- EXERCISE -
Report how many of the lines below contain the string "kern", treating case as significant. Give only the number.

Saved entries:
<<<<

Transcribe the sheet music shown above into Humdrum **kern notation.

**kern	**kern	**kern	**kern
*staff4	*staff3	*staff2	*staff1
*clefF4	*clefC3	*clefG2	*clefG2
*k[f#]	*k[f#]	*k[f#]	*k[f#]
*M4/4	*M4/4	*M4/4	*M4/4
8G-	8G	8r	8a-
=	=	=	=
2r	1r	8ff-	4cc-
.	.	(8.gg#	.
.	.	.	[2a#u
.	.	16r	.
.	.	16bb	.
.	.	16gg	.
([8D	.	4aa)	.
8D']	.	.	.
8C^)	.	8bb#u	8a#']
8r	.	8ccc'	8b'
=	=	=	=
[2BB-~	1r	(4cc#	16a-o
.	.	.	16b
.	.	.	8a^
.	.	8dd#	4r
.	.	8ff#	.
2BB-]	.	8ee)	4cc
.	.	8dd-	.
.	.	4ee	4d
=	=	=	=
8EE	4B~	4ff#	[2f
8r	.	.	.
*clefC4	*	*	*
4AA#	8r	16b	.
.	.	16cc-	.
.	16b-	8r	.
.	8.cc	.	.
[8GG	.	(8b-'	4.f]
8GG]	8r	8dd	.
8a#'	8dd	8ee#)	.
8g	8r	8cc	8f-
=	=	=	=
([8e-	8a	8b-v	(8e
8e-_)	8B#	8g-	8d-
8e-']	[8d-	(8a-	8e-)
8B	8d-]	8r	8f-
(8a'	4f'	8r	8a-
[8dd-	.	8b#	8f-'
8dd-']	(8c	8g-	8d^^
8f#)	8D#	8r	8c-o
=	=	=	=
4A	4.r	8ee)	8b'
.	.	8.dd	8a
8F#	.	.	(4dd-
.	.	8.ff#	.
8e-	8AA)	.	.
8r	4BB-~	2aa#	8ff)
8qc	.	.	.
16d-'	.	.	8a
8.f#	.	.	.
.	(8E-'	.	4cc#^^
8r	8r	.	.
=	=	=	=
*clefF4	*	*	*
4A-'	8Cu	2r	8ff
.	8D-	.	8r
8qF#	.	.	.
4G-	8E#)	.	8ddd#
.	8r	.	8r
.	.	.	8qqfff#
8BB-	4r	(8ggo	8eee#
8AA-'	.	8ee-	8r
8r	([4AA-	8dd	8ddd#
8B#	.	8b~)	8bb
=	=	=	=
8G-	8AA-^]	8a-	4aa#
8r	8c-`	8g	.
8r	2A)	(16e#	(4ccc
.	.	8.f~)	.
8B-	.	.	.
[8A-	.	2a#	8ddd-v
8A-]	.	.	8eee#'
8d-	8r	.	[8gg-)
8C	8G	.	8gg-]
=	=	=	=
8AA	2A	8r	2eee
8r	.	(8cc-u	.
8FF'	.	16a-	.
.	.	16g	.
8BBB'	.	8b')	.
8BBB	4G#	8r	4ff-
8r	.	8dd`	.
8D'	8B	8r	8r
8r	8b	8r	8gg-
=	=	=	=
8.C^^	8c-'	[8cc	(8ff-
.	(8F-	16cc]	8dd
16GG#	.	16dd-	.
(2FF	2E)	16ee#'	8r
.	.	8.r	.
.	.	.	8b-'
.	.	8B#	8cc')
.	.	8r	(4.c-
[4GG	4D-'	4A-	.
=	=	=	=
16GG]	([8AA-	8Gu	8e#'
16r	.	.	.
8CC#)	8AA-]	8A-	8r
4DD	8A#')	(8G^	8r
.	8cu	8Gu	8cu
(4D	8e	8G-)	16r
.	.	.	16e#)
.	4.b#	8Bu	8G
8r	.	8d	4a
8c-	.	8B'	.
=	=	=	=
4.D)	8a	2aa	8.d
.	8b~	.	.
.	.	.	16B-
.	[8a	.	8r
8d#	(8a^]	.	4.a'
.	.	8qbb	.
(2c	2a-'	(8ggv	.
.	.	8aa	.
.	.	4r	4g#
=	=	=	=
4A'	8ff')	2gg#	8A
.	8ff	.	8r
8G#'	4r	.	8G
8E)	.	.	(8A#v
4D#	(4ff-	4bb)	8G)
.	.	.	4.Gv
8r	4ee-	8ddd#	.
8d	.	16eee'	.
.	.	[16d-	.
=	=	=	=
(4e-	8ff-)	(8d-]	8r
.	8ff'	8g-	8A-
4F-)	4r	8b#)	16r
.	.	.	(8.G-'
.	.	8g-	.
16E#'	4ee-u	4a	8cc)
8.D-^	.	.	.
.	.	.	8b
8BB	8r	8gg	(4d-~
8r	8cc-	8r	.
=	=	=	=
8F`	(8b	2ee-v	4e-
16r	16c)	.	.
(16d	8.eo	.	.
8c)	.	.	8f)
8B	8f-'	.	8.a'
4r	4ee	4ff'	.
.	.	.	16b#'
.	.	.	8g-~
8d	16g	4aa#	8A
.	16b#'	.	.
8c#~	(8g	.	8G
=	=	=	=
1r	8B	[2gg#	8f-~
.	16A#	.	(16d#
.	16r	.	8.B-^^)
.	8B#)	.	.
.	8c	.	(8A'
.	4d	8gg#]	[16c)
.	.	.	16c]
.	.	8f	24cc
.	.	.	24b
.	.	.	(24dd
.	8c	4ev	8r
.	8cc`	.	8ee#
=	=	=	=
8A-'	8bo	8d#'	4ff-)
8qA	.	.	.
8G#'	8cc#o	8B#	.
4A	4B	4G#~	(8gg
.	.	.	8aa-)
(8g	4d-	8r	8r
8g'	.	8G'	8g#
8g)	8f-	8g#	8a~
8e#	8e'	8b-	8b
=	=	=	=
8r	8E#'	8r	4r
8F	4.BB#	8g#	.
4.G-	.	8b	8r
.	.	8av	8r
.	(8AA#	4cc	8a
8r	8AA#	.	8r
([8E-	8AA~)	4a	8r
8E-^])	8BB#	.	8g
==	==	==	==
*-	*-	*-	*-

>>>>

- SOLVED EXERCISE -
2